• **Source data**:
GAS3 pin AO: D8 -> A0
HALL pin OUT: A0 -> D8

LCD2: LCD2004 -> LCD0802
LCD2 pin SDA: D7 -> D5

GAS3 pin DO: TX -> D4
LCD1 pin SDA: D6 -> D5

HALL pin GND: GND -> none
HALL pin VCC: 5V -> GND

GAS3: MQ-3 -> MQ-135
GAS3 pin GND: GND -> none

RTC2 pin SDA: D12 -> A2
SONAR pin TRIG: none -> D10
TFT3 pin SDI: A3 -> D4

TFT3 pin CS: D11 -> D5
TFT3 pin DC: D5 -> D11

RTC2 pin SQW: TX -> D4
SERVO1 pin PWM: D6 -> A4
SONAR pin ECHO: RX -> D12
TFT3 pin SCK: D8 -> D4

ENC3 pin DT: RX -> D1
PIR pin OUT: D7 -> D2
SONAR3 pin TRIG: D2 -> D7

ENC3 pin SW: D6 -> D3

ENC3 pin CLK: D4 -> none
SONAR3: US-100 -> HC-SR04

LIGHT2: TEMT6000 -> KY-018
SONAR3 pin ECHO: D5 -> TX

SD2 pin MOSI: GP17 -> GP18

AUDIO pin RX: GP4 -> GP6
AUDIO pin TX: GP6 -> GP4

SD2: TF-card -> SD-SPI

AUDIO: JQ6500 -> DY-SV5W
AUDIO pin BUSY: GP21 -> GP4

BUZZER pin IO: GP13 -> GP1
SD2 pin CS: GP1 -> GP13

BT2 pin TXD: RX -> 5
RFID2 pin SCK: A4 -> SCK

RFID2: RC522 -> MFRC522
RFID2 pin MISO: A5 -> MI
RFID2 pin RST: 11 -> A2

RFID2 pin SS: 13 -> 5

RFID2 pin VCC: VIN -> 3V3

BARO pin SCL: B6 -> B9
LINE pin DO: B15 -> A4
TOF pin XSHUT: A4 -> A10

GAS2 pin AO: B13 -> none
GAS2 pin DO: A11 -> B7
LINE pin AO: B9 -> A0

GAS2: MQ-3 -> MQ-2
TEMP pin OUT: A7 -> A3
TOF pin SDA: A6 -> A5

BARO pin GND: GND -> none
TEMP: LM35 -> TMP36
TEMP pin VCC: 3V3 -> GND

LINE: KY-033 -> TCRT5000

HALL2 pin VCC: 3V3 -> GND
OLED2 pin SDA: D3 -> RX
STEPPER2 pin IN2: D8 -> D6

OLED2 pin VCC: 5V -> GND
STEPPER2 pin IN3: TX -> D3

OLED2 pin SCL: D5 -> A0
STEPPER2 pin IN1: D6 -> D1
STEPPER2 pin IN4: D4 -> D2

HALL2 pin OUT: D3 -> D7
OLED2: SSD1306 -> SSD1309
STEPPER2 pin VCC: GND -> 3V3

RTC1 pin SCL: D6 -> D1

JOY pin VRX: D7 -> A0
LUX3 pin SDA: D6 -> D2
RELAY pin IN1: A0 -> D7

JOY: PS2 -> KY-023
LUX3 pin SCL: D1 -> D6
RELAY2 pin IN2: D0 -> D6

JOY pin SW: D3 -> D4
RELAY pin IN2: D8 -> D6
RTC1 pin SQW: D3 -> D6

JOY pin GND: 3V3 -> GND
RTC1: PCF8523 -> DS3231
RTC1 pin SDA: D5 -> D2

• **Problem details**: I would like you to restate word for word the lines from the one with "RELAY pin IN1: A0 -> D7" through the last line of the material above, and only those.

• **Task solution**:
RELAY pin IN1: A0 -> D7

JOY: PS2 -> KY-023
LUX3 pin SCL: D1 -> D6
RELAY2 pin IN2: D0 -> D6

JOY pin SW: D3 -> D4
RELAY pin IN2: D8 -> D6
RTC1 pin SQW: D3 -> D6

JOY pin GND: 3V3 -> GND
RTC1: PCF8523 -> DS3231
RTC1 pin SDA: D5 -> D2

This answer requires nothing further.